◆ TASK ITEM: An exact copy is needed of the lines from the line holding "black bowl [398,90,466,135]" through the final line of the listing below, both included.

◆ DATASET EXTRACT:
Content starts

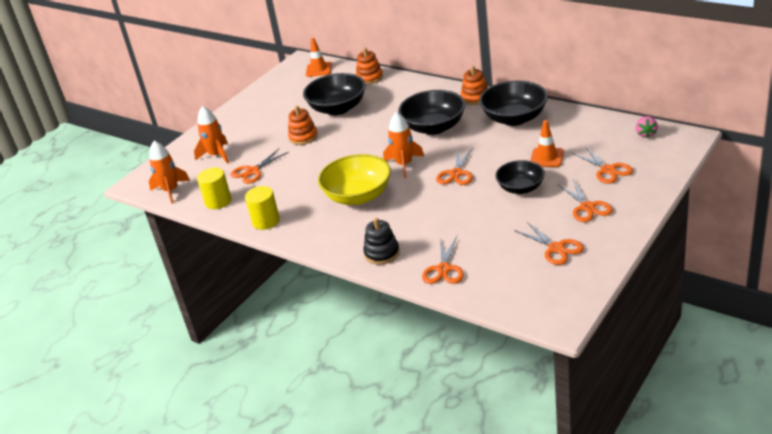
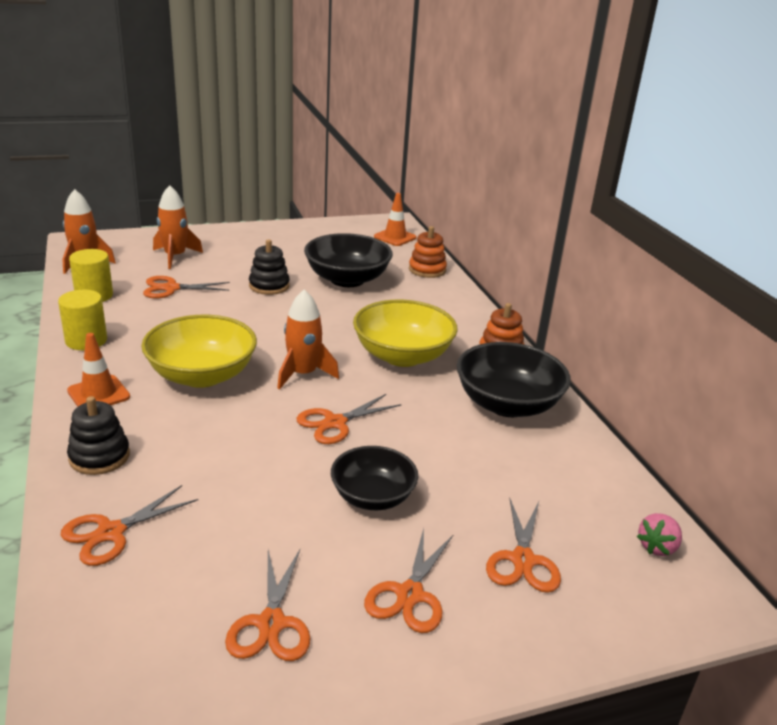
camera: 30 degrees right, 5 degrees down
orange stacking toy [288,105,318,145] -> black stacking toy [249,239,290,295]
black bowl [398,90,466,135] -> yellow bowl [353,300,458,367]
orange traffic cone [530,120,564,167] -> orange traffic cone moved to [67,333,130,407]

Content ends

◆ RESULT FOR THIS TASK:
black bowl [398,90,466,135] -> yellow bowl [353,300,458,367]
orange traffic cone [530,120,564,167] -> orange traffic cone moved to [67,333,130,407]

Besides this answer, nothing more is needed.